┌──
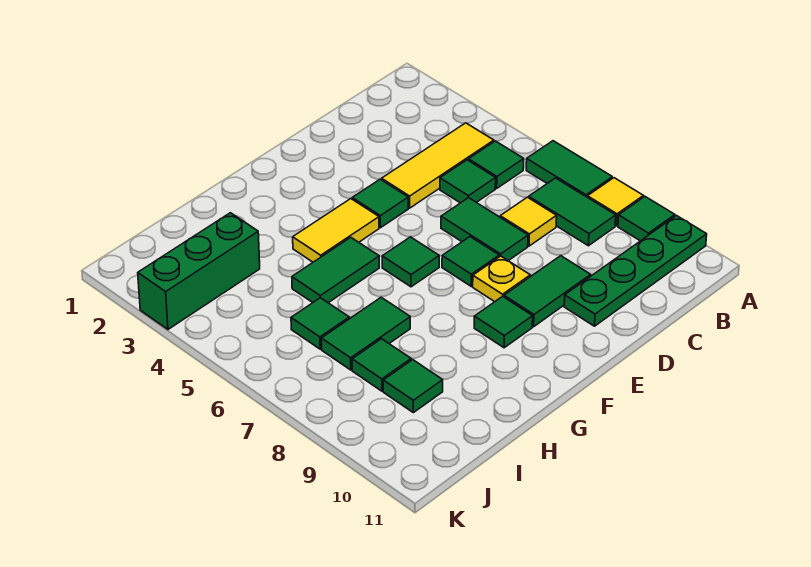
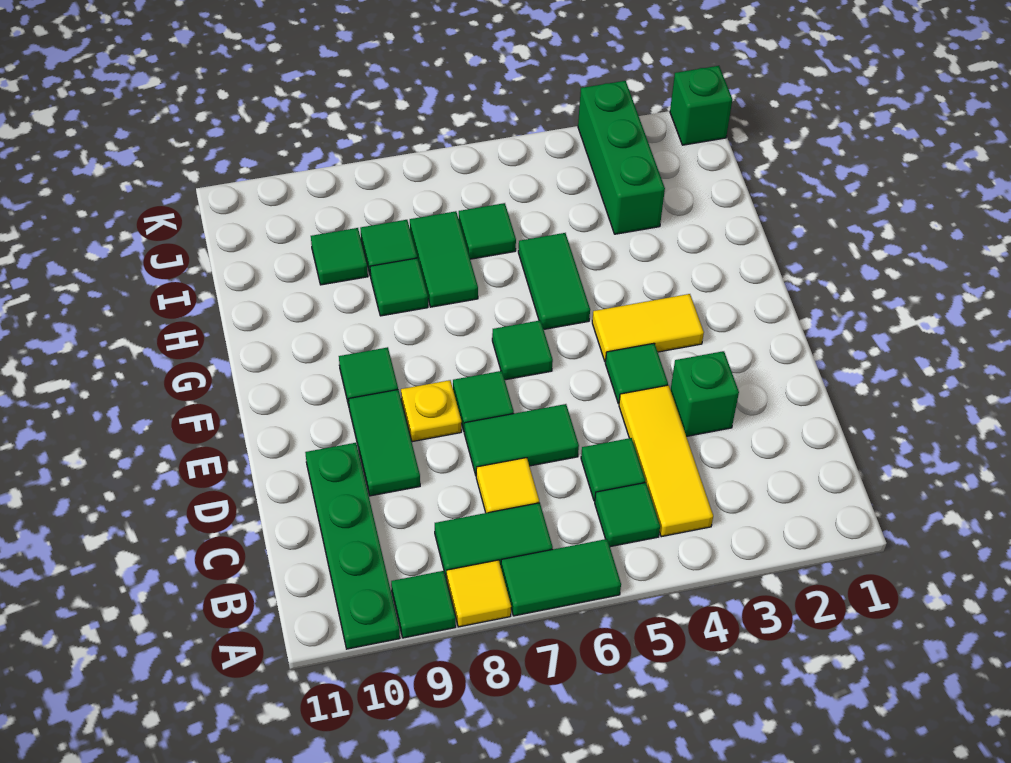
none -> green brick D3 level 1
yellow tile F4:G4 level 1 -> yellow tile F3:F4 level 1
none -> green tile H8 level 1
none -> green brick K1 level 1

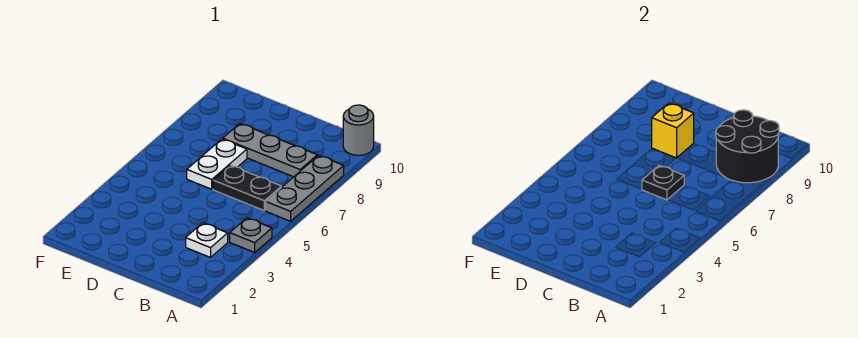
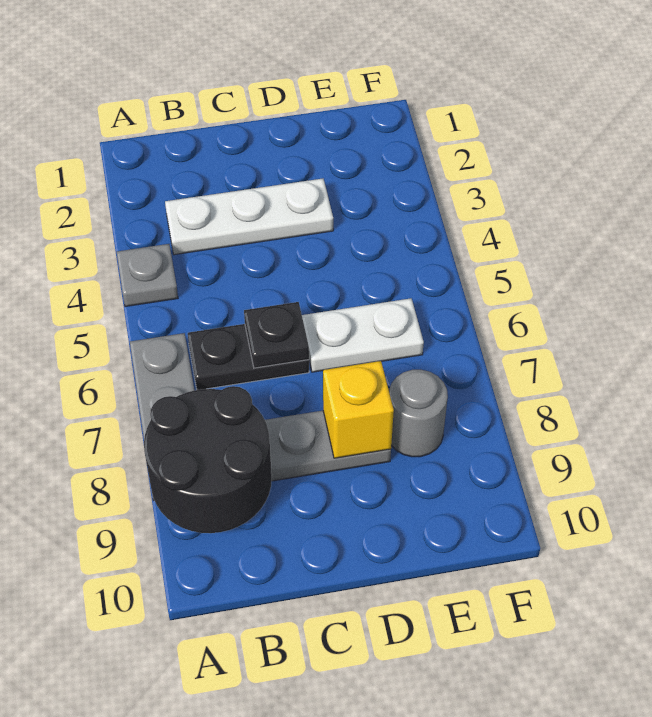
grey round brick A10 level 1 -> grey round brick E8 level 1
white plate B3 level 1 -> white plate B3:D3 level 1
white plate D6:D7 level 1 -> white plate D6:E6 level 1

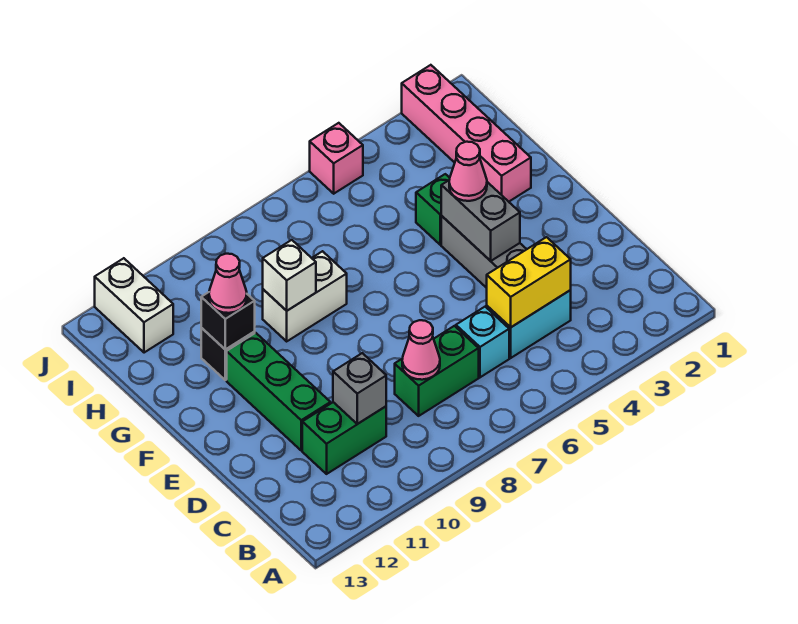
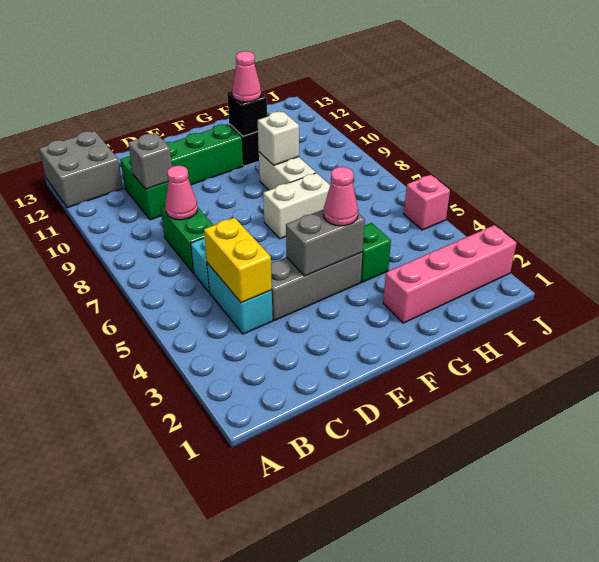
none -> grey brick A12:B13 level 1
white brick I12:J12 level 1 -> white brick F7:G7 level 1

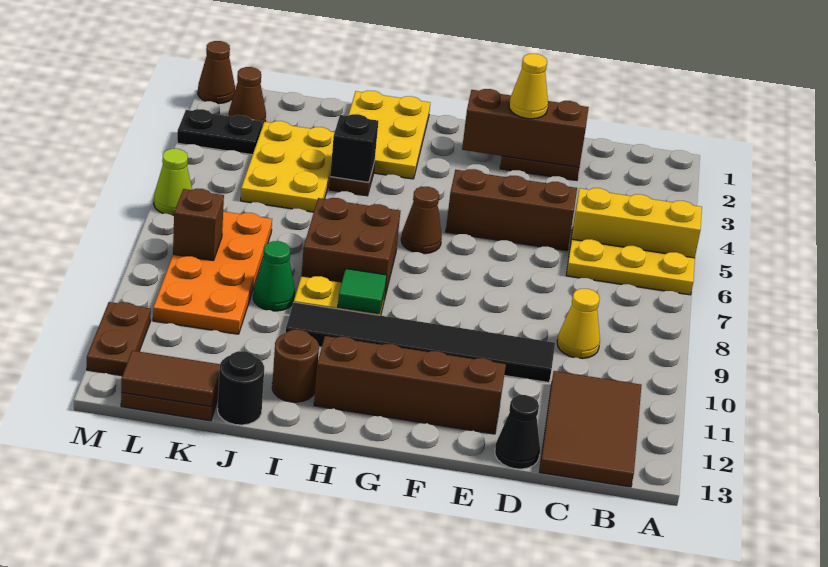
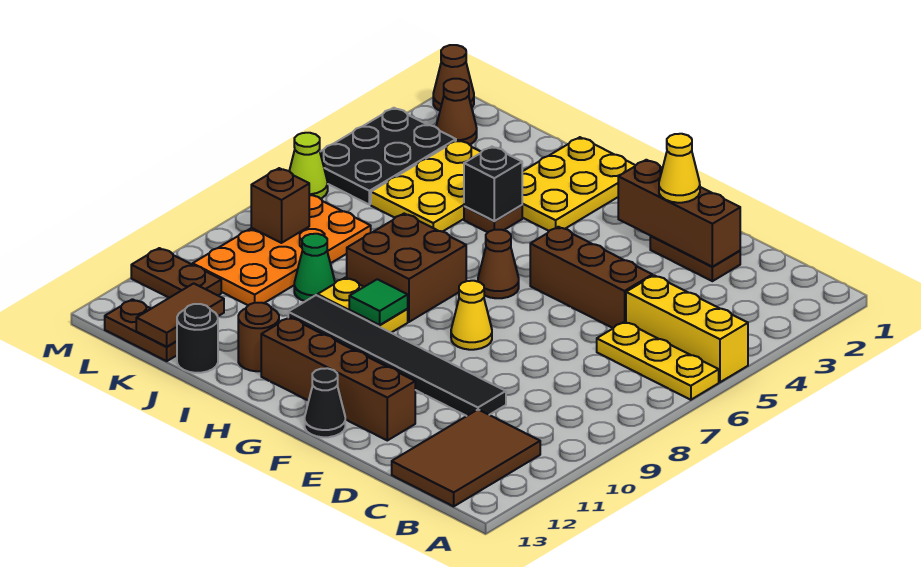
yellow cone C9 level 1 -> yellow cone F8 level 1
black cone D13 level 1 -> black cone F13 level 1
brown tile K13:L13 level 2 -> brown tile K12:K13 level 2
black plate L3:M3 level 1 -> black plate L3:M5 level 1
brown plate M11:M12 level 1 -> brown plate L11:M11 level 1

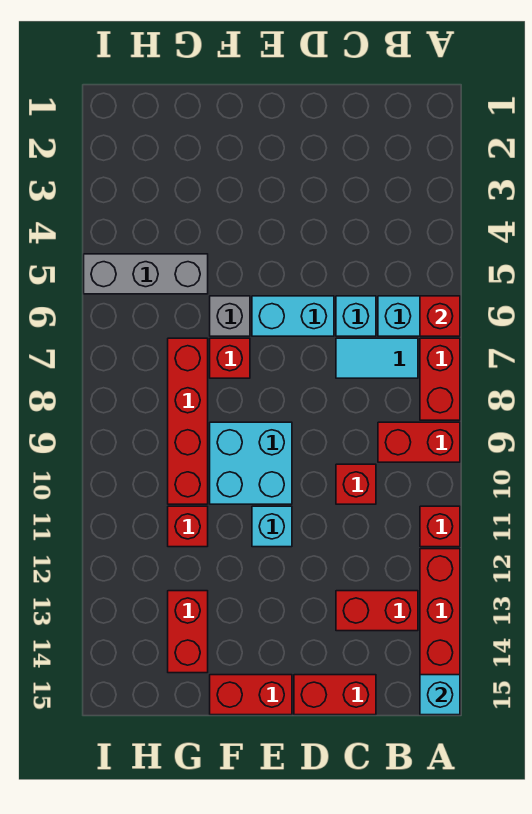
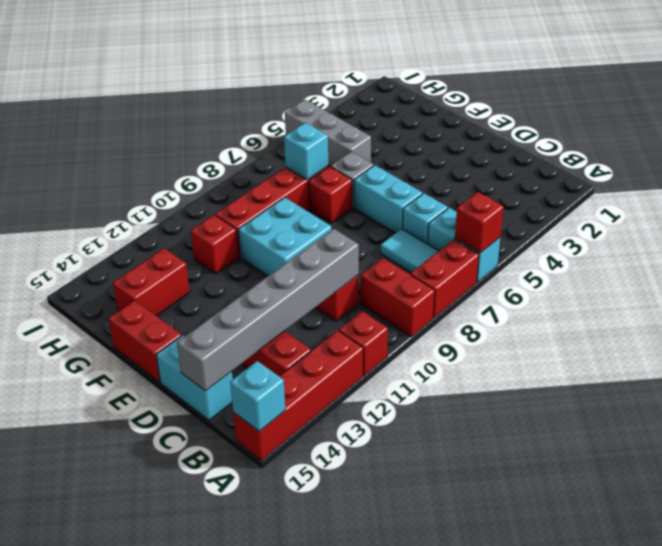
none -> grey brick C10:C15 level 2
red brick C15:D15 level 1 -> cyan brick C15:D15 level 1
cyan brick E11 level 1 -> cyan brick G7 level 2

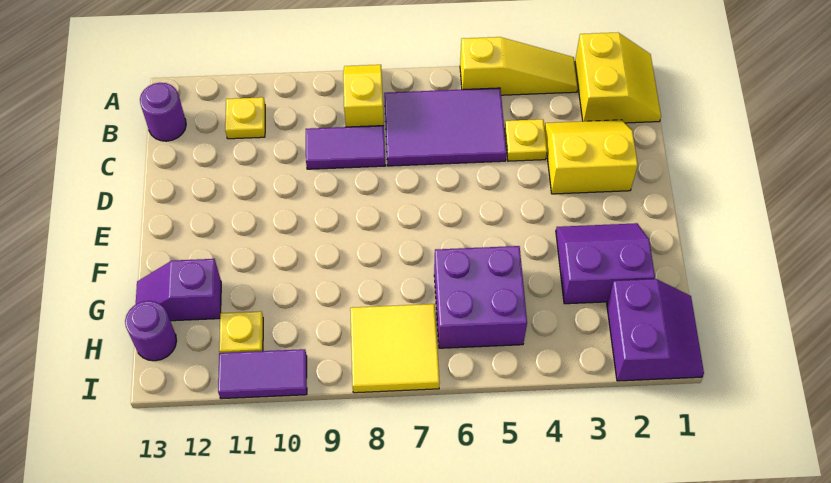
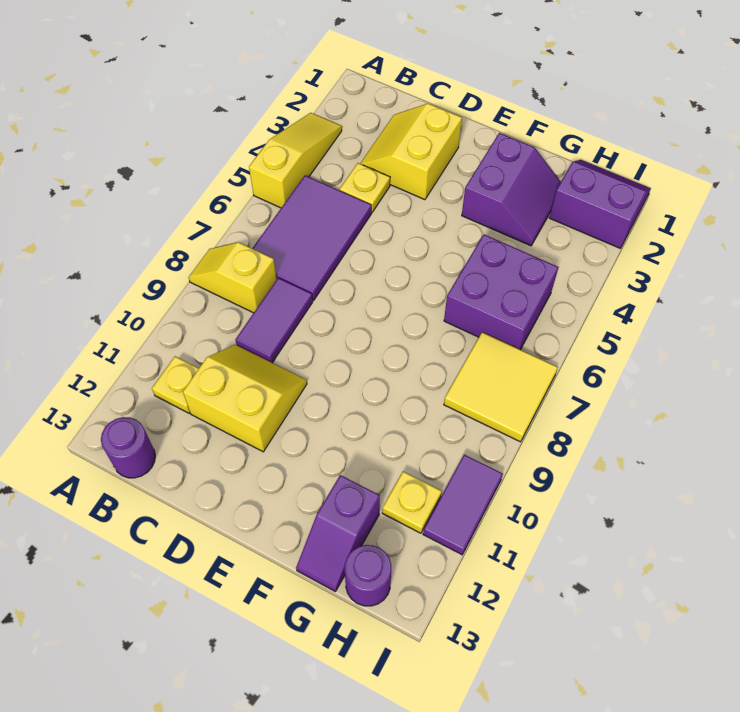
yellow slope A1:B2 level 1 top 2 -> yellow slope C10:D11 level 1 top 11
purple slope F2:G3 level 1 top G -> purple slope F2:G3 level 1 top F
└──
**Work instruction:**
Each line of the entries that holds "cyan" should be counted, and only the total given.

**Answer section:**
2